* [Data for analysis]:
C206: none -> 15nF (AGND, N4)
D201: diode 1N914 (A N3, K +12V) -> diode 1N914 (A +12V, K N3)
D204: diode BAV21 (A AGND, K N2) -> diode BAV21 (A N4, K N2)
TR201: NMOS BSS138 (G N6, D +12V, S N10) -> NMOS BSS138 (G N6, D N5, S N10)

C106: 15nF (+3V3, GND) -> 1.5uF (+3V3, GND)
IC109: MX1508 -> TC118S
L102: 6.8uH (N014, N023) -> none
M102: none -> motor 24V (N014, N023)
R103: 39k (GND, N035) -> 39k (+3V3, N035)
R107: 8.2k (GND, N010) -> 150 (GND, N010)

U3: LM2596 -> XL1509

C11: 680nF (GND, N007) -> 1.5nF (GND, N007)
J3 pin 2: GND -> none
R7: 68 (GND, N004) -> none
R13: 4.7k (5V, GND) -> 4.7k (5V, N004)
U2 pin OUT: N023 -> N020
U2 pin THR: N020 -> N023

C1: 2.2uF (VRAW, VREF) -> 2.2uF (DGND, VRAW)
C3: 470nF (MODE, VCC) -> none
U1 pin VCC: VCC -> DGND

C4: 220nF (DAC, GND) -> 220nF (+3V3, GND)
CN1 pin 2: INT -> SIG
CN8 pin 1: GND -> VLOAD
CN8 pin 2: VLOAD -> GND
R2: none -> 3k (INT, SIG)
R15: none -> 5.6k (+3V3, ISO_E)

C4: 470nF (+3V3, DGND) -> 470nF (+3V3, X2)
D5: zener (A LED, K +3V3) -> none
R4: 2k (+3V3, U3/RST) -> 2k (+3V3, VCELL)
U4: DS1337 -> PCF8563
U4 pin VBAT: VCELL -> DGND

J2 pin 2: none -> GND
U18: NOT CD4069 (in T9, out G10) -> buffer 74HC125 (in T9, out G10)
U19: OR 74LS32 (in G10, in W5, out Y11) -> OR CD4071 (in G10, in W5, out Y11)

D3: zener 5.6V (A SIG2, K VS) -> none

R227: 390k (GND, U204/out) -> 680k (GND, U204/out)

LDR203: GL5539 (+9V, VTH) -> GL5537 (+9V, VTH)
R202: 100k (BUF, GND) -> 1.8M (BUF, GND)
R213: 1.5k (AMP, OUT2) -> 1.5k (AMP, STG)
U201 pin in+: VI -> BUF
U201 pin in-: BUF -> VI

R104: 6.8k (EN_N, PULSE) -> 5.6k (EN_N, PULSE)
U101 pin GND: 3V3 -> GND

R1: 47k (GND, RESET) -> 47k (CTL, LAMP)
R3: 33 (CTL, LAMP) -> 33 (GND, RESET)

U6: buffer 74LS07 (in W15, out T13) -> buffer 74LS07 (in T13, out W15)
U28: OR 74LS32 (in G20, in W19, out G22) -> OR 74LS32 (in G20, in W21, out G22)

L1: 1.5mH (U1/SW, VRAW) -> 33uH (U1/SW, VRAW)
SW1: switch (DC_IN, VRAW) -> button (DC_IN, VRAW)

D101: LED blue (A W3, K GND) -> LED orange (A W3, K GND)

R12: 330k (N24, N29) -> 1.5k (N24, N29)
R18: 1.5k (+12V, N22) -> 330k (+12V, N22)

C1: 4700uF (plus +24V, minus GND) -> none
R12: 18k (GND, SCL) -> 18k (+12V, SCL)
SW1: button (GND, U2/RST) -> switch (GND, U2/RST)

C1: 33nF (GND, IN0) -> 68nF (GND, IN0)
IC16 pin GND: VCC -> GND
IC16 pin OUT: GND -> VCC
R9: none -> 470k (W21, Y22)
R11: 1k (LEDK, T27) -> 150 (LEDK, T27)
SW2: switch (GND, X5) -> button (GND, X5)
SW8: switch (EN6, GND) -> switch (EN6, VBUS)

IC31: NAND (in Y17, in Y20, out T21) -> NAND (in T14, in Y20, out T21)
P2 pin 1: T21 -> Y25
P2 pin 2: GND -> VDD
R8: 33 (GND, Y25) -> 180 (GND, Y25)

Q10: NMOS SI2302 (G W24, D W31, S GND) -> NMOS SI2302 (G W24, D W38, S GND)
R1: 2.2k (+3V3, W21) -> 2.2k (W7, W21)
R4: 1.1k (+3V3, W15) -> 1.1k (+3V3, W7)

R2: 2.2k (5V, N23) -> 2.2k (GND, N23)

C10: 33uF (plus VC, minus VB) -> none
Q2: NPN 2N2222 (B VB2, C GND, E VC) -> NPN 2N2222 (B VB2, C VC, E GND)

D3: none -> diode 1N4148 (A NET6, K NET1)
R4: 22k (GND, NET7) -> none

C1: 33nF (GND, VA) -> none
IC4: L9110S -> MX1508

* [Exercise]: Your answer must consist only of the lines from the one with "R4: 22k (GND, NET7) -> none" through the final line of the entries, each retyped exactly.

* [Output of the task]:
R4: 22k (GND, NET7) -> none

C1: 33nF (GND, VA) -> none
IC4: L9110S -> MX1508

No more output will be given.